═══ Given information ═══
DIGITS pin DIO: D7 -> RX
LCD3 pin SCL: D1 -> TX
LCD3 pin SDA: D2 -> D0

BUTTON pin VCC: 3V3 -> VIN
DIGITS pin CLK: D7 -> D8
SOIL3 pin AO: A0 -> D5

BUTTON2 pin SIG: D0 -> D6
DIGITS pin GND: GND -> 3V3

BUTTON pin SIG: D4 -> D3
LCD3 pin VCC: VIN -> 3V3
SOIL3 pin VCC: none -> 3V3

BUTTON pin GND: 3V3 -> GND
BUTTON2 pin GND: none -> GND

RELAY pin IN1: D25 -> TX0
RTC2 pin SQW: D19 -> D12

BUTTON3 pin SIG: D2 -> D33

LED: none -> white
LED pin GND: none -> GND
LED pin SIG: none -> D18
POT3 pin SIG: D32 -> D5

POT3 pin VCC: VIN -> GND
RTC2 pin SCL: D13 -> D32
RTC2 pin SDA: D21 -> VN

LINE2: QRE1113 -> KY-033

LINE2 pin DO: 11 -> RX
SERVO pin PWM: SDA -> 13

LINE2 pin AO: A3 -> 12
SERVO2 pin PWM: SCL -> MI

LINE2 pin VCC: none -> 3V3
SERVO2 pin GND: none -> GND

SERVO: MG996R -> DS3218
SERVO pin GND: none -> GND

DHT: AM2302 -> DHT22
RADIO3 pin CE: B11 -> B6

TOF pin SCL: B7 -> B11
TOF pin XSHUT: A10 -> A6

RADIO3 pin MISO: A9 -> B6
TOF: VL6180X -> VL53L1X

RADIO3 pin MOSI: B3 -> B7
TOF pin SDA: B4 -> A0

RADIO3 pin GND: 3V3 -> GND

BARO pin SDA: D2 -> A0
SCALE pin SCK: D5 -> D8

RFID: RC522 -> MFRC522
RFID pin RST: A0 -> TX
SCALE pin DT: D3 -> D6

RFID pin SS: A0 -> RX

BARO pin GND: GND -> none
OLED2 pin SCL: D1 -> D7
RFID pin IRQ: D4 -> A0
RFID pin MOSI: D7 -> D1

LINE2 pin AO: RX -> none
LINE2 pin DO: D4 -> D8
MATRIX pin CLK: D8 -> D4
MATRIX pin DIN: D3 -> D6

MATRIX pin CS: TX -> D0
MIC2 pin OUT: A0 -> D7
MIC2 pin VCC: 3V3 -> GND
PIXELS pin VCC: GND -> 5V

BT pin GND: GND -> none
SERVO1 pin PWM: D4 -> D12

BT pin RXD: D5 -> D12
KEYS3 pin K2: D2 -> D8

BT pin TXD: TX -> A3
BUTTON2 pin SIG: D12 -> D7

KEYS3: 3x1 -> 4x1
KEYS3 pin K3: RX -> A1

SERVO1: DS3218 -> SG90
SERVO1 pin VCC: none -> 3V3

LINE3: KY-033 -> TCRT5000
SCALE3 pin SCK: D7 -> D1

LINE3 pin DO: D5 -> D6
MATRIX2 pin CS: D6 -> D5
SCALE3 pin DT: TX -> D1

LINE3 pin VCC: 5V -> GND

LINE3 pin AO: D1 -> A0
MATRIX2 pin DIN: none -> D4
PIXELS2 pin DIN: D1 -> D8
═══
◆ **About this task**: Look through the entries, and return every line that the word "DIGITS" appears in.

◆ **Exercise answer**:
DIGITS pin DIO: D7 -> RX
DIGITS pin CLK: D7 -> D8
DIGITS pin GND: GND -> 3V3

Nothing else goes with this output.